PROBLEM TO SOLVE — This task calls for every entry below to be repeated exactly, without the pictures.
___ TASK INPUTS
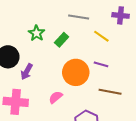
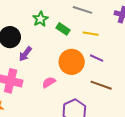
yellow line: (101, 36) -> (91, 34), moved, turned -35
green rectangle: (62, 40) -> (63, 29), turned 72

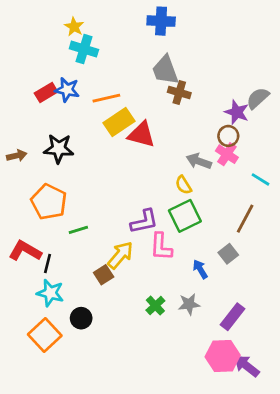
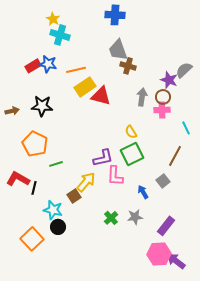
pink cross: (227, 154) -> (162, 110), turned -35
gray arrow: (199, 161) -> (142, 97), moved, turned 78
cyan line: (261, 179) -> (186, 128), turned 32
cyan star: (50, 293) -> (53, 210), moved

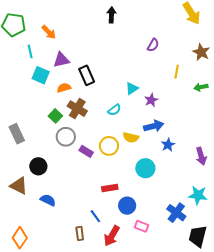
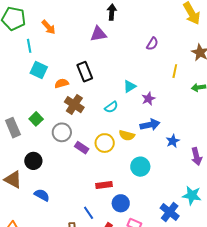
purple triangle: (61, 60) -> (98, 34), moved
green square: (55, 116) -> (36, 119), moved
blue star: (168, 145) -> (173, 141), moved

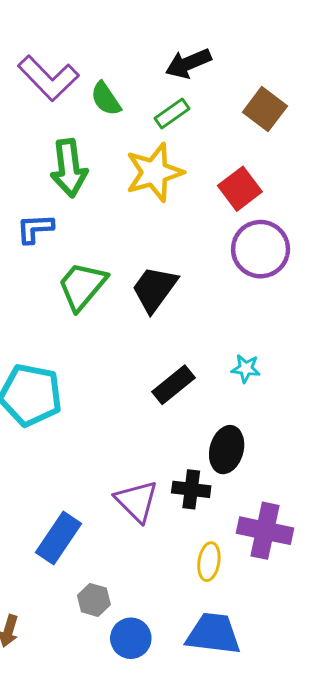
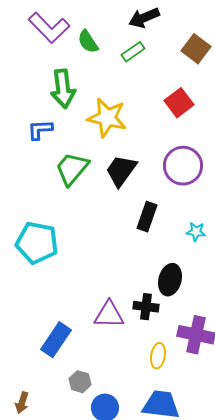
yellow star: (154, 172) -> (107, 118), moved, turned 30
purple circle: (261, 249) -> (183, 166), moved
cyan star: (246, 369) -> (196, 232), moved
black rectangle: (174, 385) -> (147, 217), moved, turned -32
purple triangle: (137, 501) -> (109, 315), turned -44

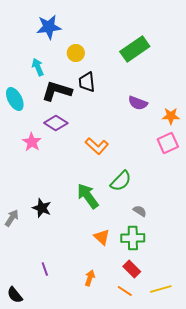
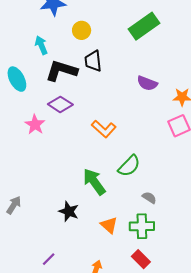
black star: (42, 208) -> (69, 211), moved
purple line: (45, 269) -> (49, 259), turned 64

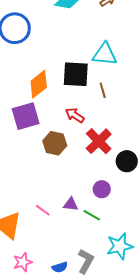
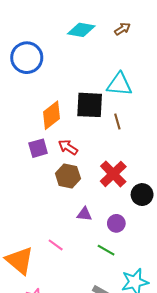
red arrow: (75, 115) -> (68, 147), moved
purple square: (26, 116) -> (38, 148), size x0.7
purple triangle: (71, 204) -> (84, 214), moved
______
TASK RESPONSE —
yellow line: (101, 36) -> (91, 34), moved, turned -35
green rectangle: (62, 40) -> (63, 29), turned 72

pink cross: (227, 154) -> (162, 110), turned -35
gray arrow: (199, 161) -> (142, 97), moved, turned 78
cyan line: (261, 179) -> (186, 128), turned 32
cyan star: (50, 293) -> (53, 210), moved

purple triangle: (61, 60) -> (98, 34), moved
green square: (55, 116) -> (36, 119), moved
blue star: (168, 145) -> (173, 141), moved

yellow star: (154, 172) -> (107, 118), moved, turned 30
purple circle: (261, 249) -> (183, 166), moved
cyan star: (246, 369) -> (196, 232), moved
black rectangle: (174, 385) -> (147, 217), moved, turned -32
purple triangle: (137, 501) -> (109, 315), turned -44

black star: (42, 208) -> (69, 211), moved
purple line: (45, 269) -> (49, 259), turned 64

red arrow: (75, 115) -> (68, 147), moved
purple square: (26, 116) -> (38, 148), size x0.7
purple triangle: (71, 204) -> (84, 214), moved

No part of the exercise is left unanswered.